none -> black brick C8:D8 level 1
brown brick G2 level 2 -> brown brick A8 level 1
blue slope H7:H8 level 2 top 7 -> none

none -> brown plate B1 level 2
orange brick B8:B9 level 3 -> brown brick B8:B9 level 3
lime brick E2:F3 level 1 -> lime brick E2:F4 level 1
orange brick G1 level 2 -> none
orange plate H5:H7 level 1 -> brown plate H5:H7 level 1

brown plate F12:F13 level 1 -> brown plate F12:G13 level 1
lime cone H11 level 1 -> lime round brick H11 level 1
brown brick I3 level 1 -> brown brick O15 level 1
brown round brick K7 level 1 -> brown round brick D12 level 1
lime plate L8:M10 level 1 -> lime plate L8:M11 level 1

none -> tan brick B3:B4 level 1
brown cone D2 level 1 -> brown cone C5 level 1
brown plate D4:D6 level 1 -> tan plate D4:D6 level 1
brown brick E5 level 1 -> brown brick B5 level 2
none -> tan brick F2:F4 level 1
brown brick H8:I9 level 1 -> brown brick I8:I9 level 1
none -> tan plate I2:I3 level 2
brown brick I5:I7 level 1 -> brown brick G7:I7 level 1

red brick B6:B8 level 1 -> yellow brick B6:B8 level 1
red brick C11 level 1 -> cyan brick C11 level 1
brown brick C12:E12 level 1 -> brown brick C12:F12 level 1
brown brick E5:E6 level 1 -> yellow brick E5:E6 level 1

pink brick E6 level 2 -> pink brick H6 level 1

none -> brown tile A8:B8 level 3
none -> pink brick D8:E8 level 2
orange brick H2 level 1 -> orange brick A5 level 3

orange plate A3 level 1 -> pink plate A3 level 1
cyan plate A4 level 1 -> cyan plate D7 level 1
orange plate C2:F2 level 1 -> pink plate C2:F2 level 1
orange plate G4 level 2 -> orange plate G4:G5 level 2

## [Task]
Find and copy each line of the listing above that holds the word "none".

## [Result for this task]
none -> black brick C8:D8 level 1
blue slope H7:H8 level 2 top 7 -> none
none -> brown plate B1 level 2
orange brick G1 level 2 -> none
none -> tan brick B3:B4 level 1
none -> tan brick F2:F4 level 1
none -> tan plate I2:I3 level 2
none -> brown tile A8:B8 level 3
none -> pink brick D8:E8 level 2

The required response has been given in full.